- [Work instructions]
Wherever "RESET" occurs in the entries, copy the line that holds it.

- [Given records]

--------------------------------

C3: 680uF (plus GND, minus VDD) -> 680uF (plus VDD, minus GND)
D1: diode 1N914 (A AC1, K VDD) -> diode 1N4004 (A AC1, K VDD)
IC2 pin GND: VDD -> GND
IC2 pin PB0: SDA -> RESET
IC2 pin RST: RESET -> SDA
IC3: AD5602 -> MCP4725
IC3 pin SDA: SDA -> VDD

--------------------------------

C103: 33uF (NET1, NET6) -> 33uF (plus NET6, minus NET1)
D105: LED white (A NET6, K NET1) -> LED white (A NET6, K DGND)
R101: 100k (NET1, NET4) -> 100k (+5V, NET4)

--------------------------------

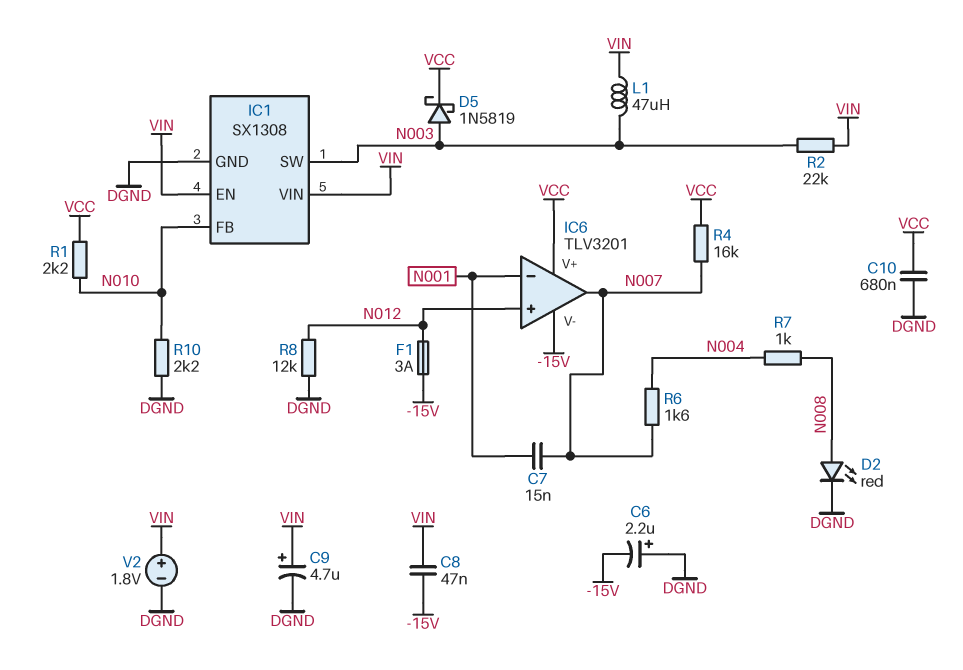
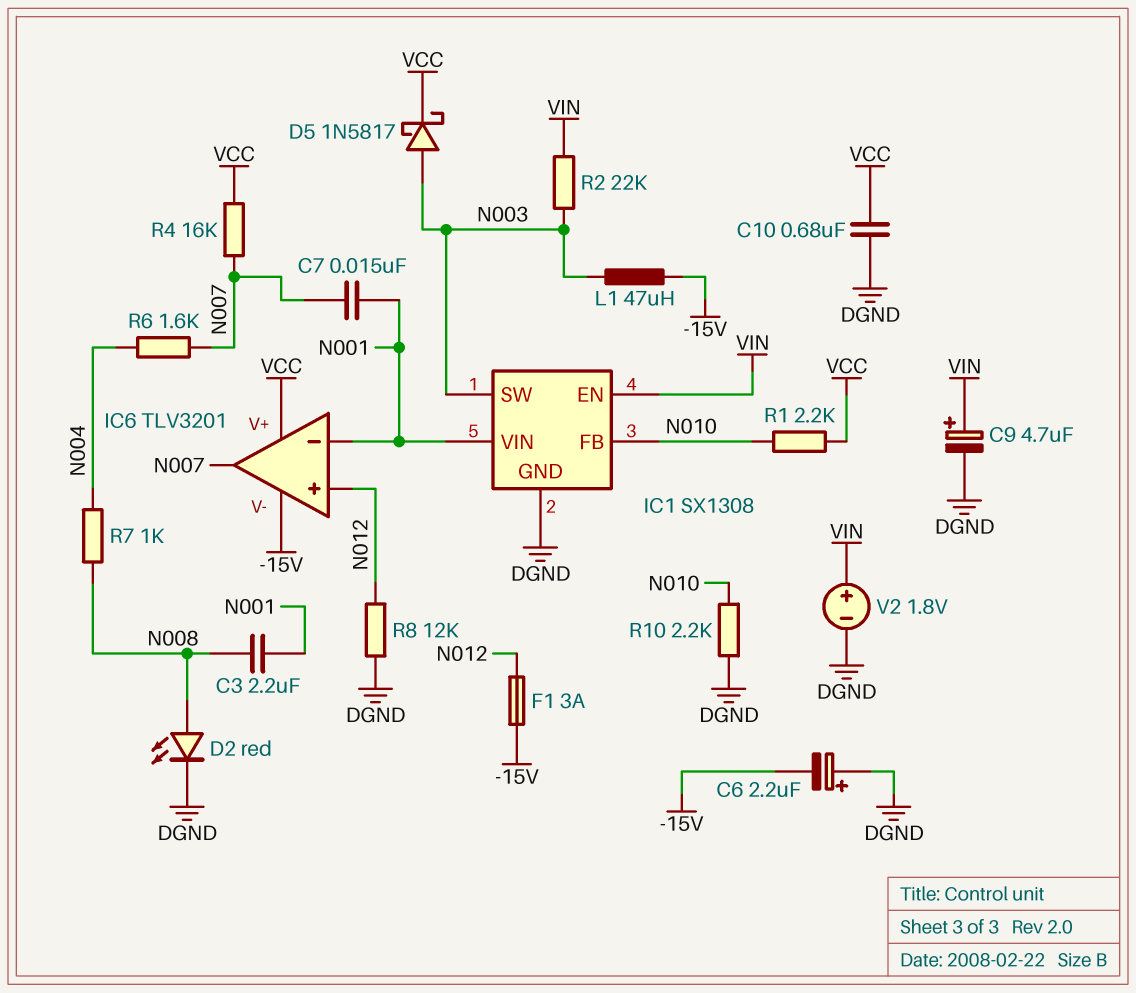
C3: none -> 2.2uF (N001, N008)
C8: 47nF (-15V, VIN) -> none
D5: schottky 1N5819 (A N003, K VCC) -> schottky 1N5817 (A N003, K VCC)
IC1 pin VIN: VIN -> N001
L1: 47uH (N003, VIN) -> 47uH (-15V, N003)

--------------------------------

- [Result below]
IC2 pin PB0: SDA -> RESET
IC2 pin RST: RESET -> SDA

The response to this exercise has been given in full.